#### Entries shown
◇ ◇ ◇ ◇ ◇

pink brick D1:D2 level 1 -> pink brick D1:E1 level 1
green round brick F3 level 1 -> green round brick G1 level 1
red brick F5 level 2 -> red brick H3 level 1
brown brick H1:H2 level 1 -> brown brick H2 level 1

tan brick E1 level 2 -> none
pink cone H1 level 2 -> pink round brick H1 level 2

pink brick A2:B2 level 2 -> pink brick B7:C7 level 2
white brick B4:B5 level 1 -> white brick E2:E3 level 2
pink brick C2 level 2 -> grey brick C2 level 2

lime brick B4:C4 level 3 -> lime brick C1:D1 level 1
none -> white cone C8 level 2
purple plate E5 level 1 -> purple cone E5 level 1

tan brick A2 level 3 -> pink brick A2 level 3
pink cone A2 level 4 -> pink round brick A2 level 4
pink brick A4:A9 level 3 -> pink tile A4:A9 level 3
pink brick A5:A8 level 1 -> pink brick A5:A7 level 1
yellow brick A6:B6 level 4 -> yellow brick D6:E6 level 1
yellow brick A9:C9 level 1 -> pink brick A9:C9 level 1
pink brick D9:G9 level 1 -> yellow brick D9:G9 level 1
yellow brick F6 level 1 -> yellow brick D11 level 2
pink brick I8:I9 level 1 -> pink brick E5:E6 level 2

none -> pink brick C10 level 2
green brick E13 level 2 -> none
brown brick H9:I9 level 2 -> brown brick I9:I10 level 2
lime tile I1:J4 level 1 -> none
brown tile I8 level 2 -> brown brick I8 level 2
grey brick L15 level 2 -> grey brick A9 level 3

◇ ◇ ◇ ◇ ◇

#### Required action
Exactly the lines from the one holding "brown brick H9:I9" through the end of the data are to be repeated, with both ends included.

#### Solution for this problem
brown brick H9:I9 level 2 -> brown brick I9:I10 level 2
lime tile I1:J4 level 1 -> none
brown tile I8 level 2 -> brown brick I8 level 2
grey brick L15 level 2 -> grey brick A9 level 3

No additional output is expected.